■ Problem
Your task is to reproduce, exactly and only, the lines running from the line containing "lime brick F5 level 1 ->" to the end of the data below, both included.

---- Exercise inputs

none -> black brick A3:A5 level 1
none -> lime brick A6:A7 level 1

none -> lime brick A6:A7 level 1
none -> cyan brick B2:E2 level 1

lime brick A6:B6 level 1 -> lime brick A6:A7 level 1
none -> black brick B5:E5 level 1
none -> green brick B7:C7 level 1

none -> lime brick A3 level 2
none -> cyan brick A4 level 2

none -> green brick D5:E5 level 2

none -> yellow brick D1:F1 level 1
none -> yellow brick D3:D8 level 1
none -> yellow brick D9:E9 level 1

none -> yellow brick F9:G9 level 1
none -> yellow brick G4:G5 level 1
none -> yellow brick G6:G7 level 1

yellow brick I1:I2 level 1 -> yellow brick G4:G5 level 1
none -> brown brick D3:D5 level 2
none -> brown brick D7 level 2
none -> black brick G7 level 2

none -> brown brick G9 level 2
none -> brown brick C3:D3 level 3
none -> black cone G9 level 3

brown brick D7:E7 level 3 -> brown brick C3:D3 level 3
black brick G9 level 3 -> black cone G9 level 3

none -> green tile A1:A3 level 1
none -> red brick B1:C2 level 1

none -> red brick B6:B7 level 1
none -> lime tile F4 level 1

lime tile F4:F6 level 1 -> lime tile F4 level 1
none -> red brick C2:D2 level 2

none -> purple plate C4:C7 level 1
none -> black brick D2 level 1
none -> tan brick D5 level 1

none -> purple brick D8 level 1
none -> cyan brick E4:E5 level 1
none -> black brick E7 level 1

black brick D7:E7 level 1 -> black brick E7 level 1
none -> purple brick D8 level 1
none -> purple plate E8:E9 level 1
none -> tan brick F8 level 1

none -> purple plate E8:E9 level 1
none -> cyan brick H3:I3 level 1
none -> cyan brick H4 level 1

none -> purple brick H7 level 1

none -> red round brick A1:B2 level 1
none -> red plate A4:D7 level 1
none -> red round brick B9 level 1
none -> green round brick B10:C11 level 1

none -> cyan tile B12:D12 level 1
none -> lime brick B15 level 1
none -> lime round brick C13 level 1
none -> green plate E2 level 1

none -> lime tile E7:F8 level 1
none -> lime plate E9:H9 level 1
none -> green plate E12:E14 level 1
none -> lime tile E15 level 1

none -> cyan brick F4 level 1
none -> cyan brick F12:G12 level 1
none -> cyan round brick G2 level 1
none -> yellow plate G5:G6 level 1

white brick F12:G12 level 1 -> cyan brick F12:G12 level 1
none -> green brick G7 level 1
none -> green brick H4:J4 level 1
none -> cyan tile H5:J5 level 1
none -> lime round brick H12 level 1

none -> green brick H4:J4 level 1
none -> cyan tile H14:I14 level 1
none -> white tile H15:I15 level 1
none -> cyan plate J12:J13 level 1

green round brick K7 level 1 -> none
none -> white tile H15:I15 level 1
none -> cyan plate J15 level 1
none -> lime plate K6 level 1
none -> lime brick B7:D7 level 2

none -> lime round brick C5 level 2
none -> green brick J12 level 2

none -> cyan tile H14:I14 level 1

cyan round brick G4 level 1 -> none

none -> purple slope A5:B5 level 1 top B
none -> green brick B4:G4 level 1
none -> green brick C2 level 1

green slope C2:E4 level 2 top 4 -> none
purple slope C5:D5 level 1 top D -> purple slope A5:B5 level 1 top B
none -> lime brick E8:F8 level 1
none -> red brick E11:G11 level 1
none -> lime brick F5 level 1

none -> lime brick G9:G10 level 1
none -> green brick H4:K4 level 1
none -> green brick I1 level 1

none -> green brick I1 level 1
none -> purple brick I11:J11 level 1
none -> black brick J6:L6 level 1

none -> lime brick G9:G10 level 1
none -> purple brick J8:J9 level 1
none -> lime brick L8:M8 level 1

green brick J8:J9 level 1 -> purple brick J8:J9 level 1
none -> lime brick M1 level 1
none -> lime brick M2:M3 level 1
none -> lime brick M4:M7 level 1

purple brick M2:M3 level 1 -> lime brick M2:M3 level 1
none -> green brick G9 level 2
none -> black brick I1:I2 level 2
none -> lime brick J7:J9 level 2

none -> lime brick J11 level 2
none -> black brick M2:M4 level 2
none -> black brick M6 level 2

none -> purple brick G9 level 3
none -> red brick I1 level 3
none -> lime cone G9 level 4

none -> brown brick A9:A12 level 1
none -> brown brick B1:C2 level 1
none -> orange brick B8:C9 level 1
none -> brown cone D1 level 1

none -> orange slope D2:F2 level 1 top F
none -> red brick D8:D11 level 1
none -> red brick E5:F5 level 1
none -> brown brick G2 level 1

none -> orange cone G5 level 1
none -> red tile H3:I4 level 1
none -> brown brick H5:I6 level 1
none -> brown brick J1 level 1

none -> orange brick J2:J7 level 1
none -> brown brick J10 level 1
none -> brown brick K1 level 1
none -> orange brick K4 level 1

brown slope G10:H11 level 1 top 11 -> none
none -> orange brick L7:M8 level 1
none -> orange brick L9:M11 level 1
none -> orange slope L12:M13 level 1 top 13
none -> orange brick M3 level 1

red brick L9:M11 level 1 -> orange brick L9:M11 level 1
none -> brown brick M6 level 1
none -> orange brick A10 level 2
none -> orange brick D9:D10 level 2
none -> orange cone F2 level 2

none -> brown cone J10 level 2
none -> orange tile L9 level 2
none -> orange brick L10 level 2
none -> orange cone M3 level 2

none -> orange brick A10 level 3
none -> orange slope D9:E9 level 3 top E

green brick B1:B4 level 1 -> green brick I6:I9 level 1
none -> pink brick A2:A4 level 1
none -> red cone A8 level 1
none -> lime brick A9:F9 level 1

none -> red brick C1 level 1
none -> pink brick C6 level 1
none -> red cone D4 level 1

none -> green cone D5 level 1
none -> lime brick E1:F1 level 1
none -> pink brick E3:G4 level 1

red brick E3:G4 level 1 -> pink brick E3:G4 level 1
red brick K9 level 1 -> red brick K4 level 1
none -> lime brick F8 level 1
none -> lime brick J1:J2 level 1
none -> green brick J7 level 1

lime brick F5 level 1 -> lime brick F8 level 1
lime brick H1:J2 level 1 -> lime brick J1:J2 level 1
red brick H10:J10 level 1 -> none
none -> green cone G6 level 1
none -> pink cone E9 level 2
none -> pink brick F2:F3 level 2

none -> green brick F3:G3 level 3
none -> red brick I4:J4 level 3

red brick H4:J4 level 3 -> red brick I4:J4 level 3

--------

■ Finished task
lime brick F5 level 1 -> lime brick F8 level 1
lime brick H1:J2 level 1 -> lime brick J1:J2 level 1
red brick H10:J10 level 1 -> none
none -> green cone G6 level 1
none -> pink cone E9 level 2
none -> pink brick F2:F3 level 2

none -> green brick F3:G3 level 3
none -> red brick I4:J4 level 3

red brick H4:J4 level 3 -> red brick I4:J4 level 3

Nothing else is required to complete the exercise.